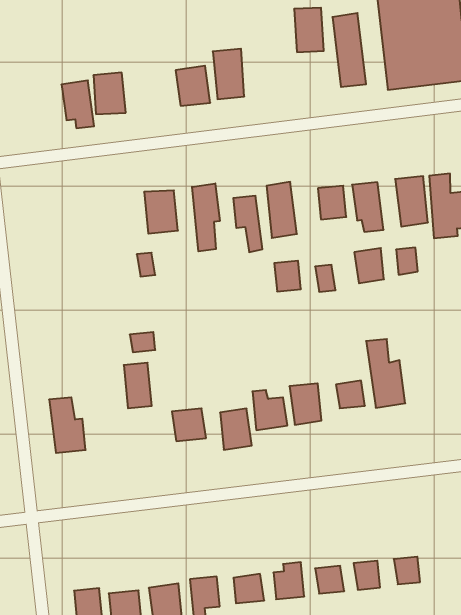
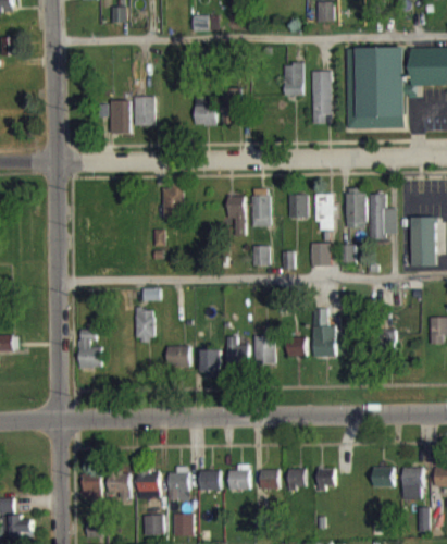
building: [192,183,220,251] -> none

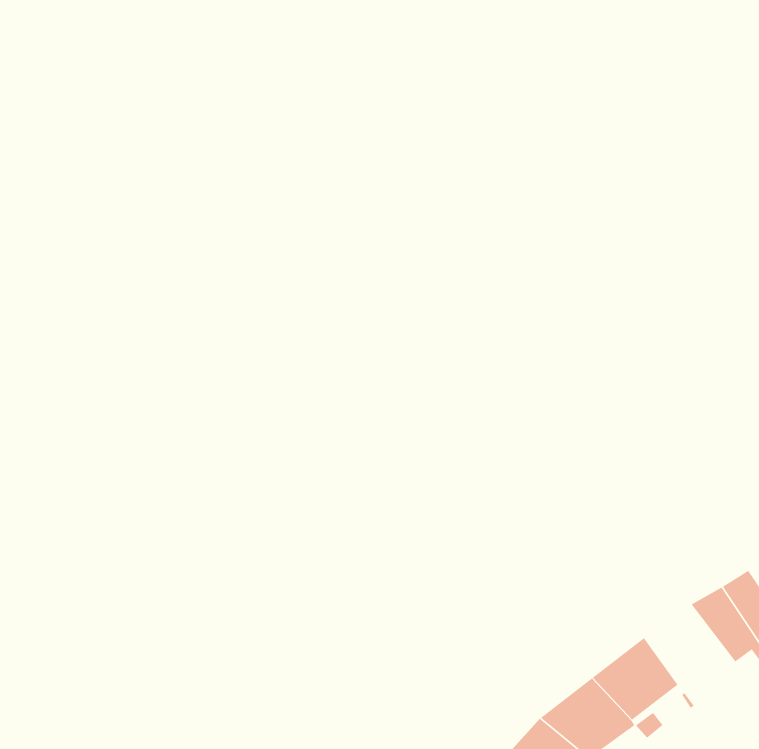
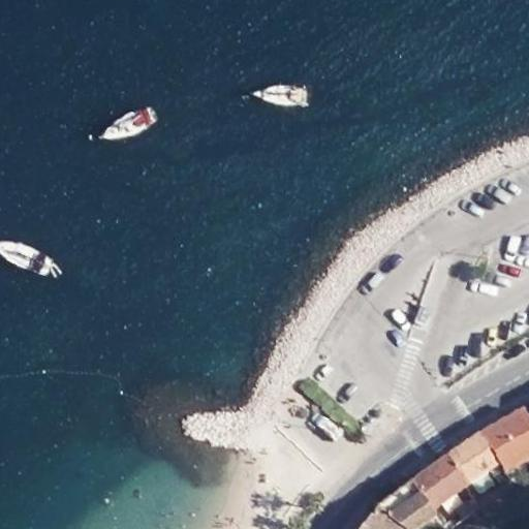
building: none -> [448,428,517,484]

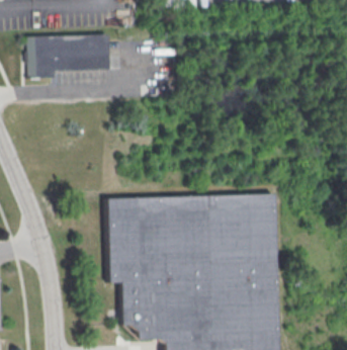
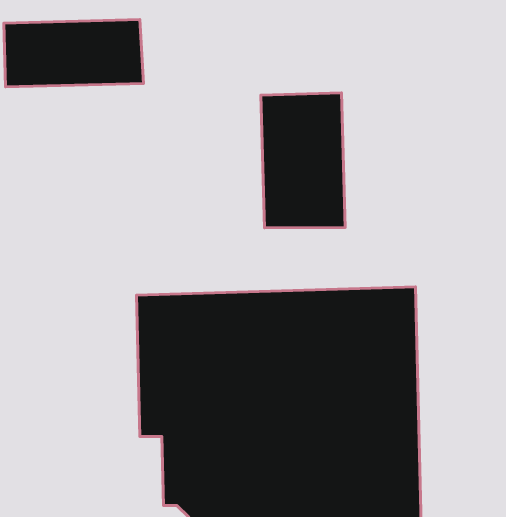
building: none -> [261,93,345,228]

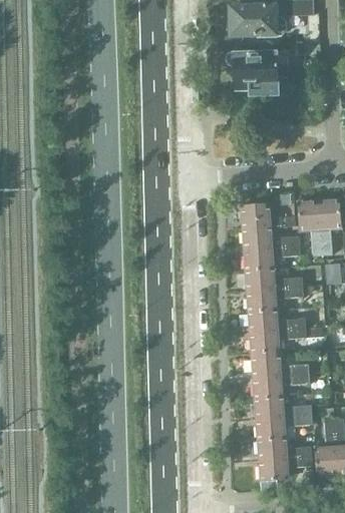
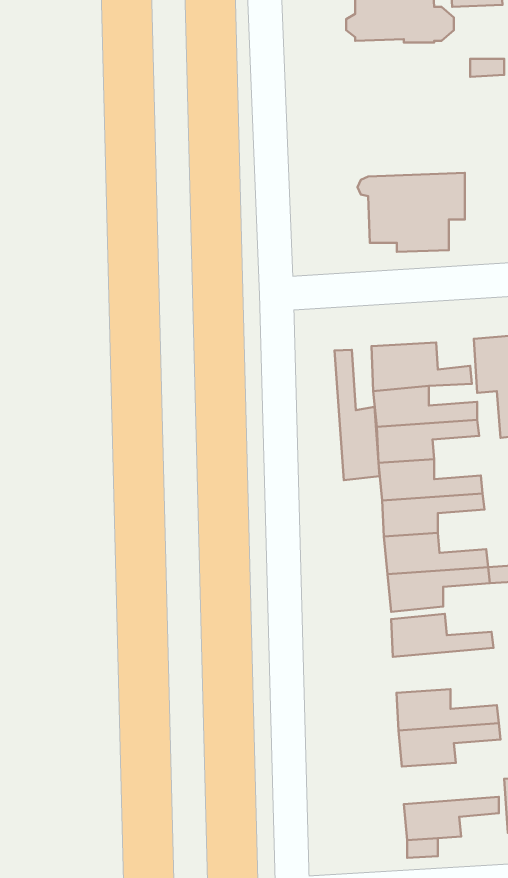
building: [228,51,288,95] -> [357,173,465,252]
building: none -> [334,350,380,480]
building: [253,373,310,398] -> none
building: [258,437,312,460] -> none

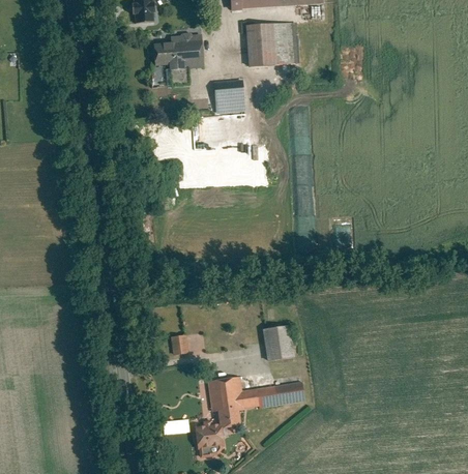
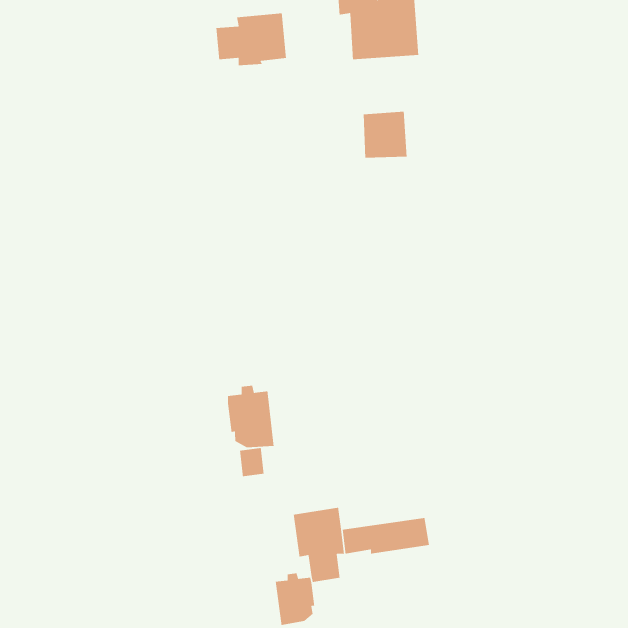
building: [213,81,244,114] -> [363,111,408,159]
building: none -> [227,385,274,448]
building: [264,326,294,361] -> none

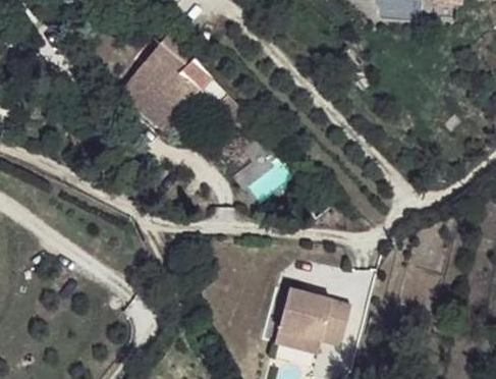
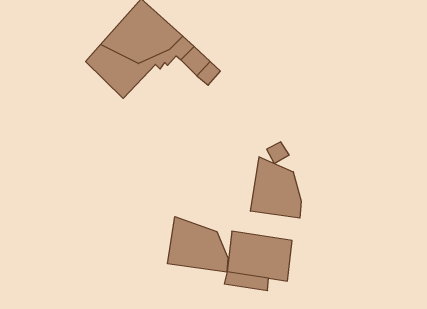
building: none -> [251,157,301,218]
building: none -> [168,217,228,272]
☆ ☆ ☆ ☆ ☆ ☆ ☆
#### WHAT IS REQUIRED
Search the records for the string "none" and report each line that has it.

#### ANSWER SPACE
building: [192,183,220,251] -> none
building: none -> [448,428,517,484]
building: none -> [261,93,345,228]
building: none -> [334,350,380,480]
building: [253,373,310,398] -> none
building: [258,437,312,460] -> none
building: none -> [227,385,274,448]
building: [264,326,294,361] -> none
building: none -> [251,157,301,218]
building: none -> [168,217,228,272]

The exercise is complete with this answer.